§ PROMPT
Your answer should consist of the lines below that hold the word "brown".

◆ ◆ ◆ ◆ ◆

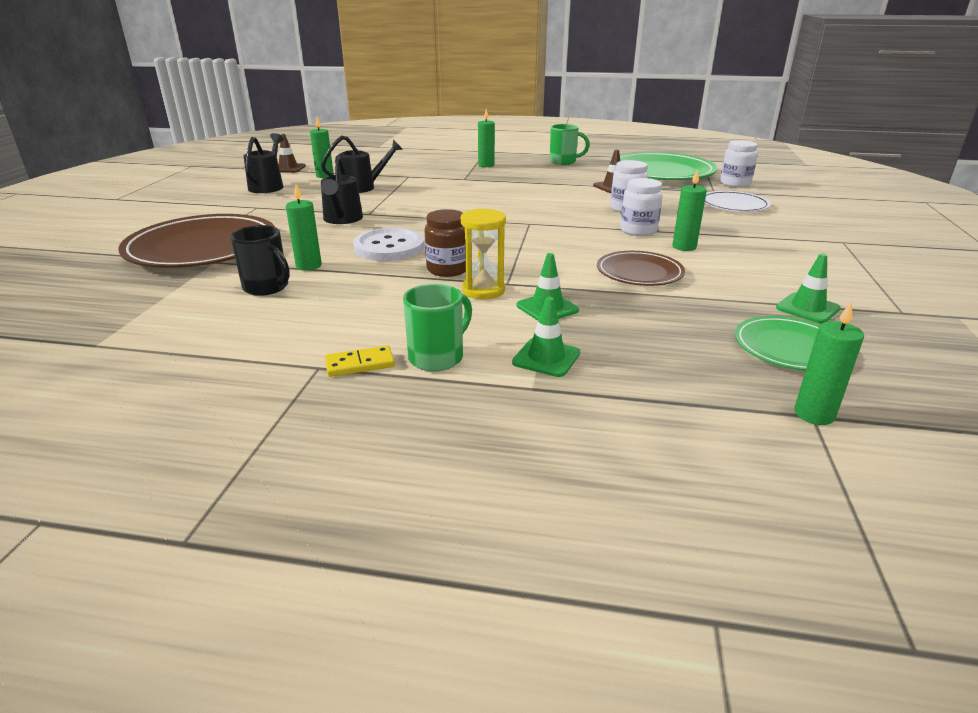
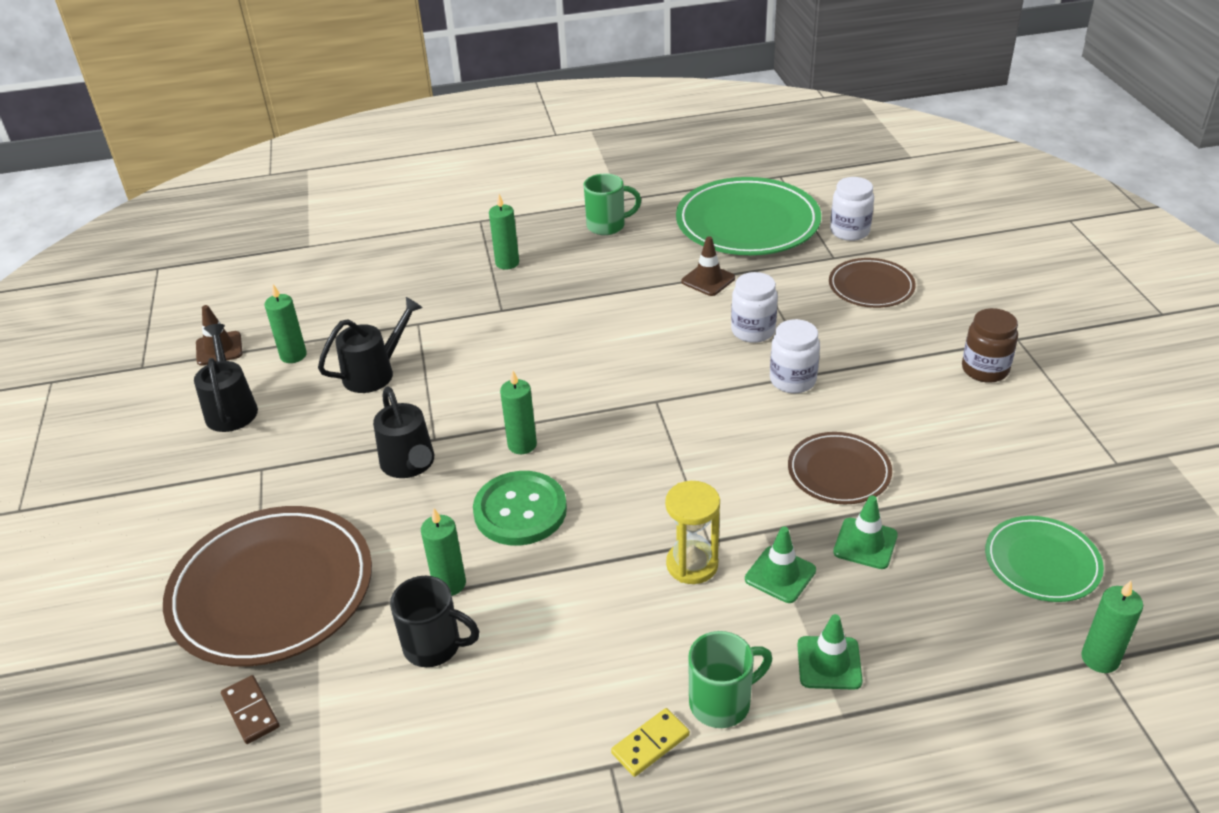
camera: 20 degrees left, 10 degrees up
white button [353,228,425,261] -> green button [473,471,567,546]
green mug [403,284,472,372] -> green mug turned 45 degrees clockwise [688,631,772,728]
brown jar [424,209,466,277] -> brown jar moved to [962,308,1018,383]
green candle [672,169,707,251] -> green candle moved to [500,371,537,454]
white plate [705,191,771,212] -> brown plate [829,258,916,308]
green traffic cone [776,253,841,323] -> green traffic cone moved to [833,495,898,569]
none -> brown domino [221,675,280,744]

◆ ◆ ◆ ◆ ◆

§ SOLUTION BELOW
brown jar [424,209,466,277] -> brown jar moved to [962,308,1018,383]
white plate [705,191,771,212] -> brown plate [829,258,916,308]
none -> brown domino [221,675,280,744]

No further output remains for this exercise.